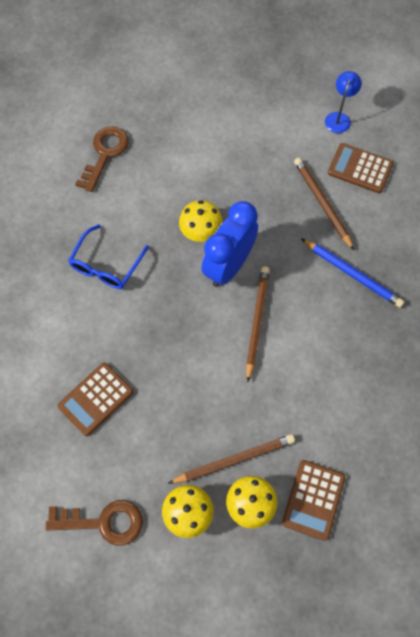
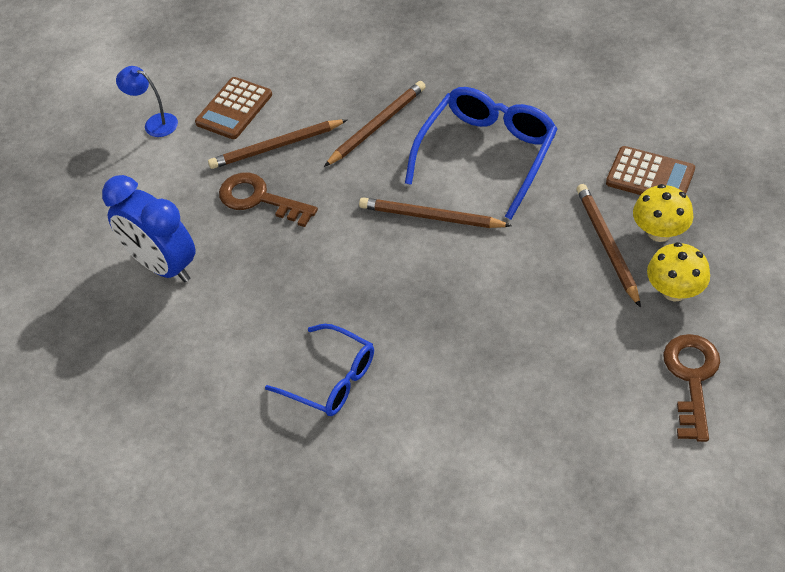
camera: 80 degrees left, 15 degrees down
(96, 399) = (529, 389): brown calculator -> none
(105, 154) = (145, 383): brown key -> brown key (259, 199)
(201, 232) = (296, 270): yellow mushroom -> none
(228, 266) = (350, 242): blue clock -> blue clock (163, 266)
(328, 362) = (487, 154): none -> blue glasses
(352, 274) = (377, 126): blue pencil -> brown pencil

▶ What the exercise asks: Each line above with the word "brown" must be returned.

▶ Written solution:
(96, 399) = (529, 389): brown calculator -> none
(105, 154) = (145, 383): brown key -> brown key (259, 199)
(352, 274) = (377, 126): blue pencil -> brown pencil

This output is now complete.